#### [What is required]
Which lines run from the one containing "[naranja] (no. 1" through the end of the material? Transcribe them word for word, and only them.

------ Given material

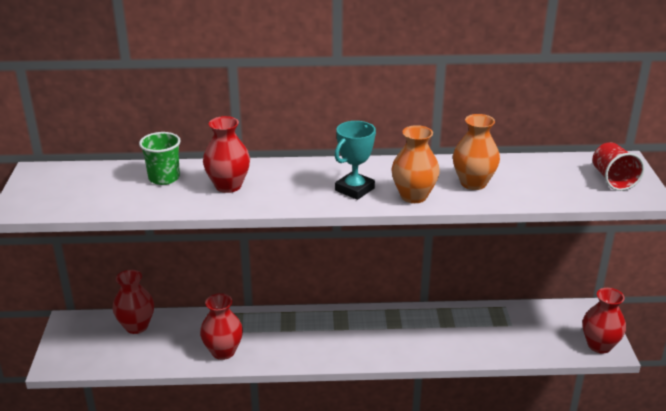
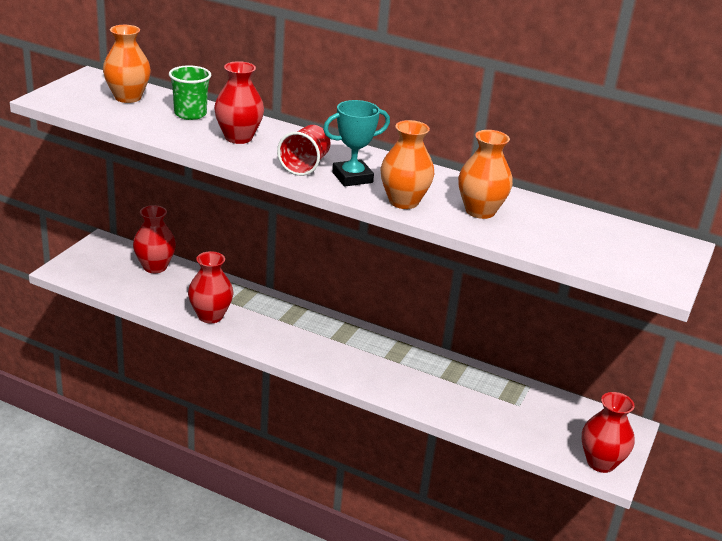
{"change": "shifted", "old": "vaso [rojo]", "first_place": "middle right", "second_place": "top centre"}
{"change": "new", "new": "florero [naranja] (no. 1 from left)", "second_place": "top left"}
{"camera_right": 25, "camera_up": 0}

------------

#### [Answer]
{"change": "new", "new": "florero [naranja] (no. 1 from left)", "second_place": "top left"}
{"camera_right": 25, "camera_up": 0}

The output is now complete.